• Aim of the task: All entries below are to be reproduced precisely as they stand, without the pictures.

↓

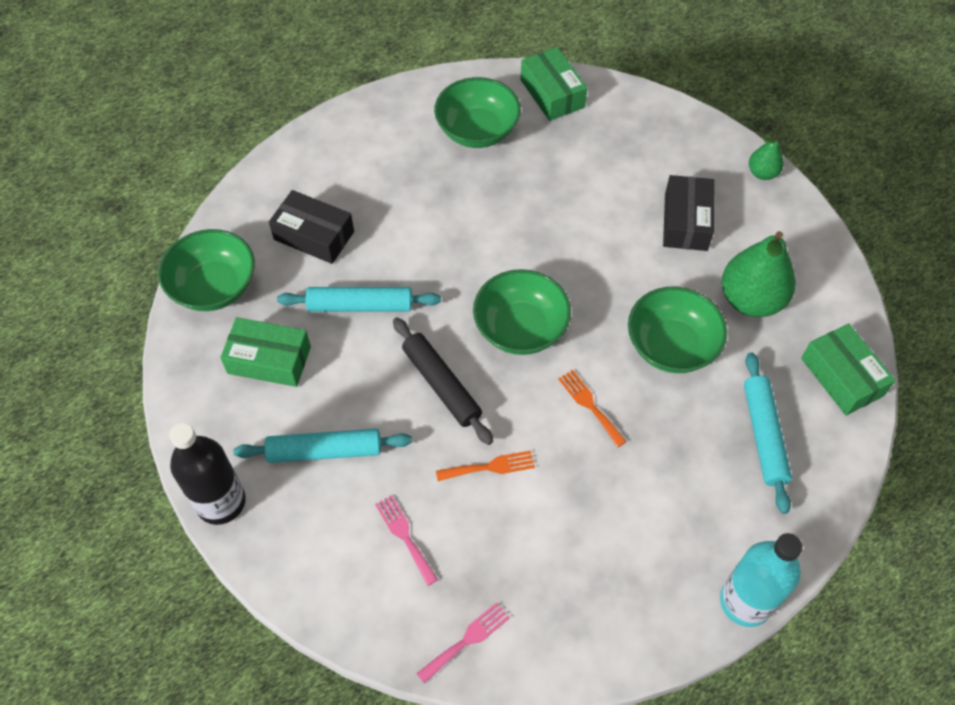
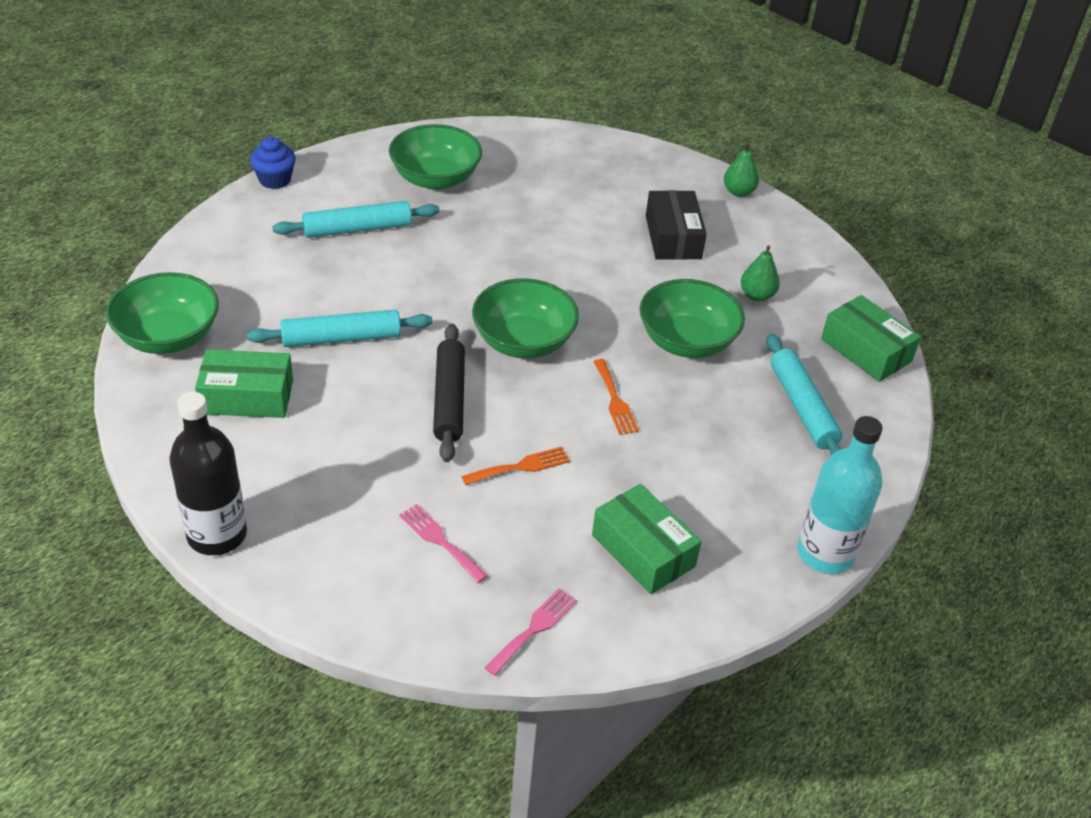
camera: 15 degrees left, 15 degrees down
(314, 235) = (275, 281): black box -> none
(325, 451) = (330, 473): turquoise rolling pin -> turquoise rolling pin (357, 229)
(333, 119) = (275, 180): none -> blue cupcake
(442, 385) = (449, 399): black rolling pin -> black rolling pin turned 45 degrees clockwise
(552, 93) = (507, 143): green box -> green box (643, 550)
(590, 405) = (615, 400): orange fork -> orange fork turned 150 degrees counterclockwise
(751, 300) = (757, 295): green pear -> green pear, size x0.52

↑

• Problem solution:
camera: 15 degrees left, 15 degrees down
(314, 235) = (275, 281): black box -> none
(325, 451) = (330, 473): turquoise rolling pin -> turquoise rolling pin (357, 229)
(333, 119) = (275, 180): none -> blue cupcake
(442, 385) = (449, 399): black rolling pin -> black rolling pin turned 45 degrees clockwise
(552, 93) = (507, 143): green box -> green box (643, 550)
(590, 405) = (615, 400): orange fork -> orange fork turned 150 degrees counterclockwise
(751, 300) = (757, 295): green pear -> green pear, size x0.52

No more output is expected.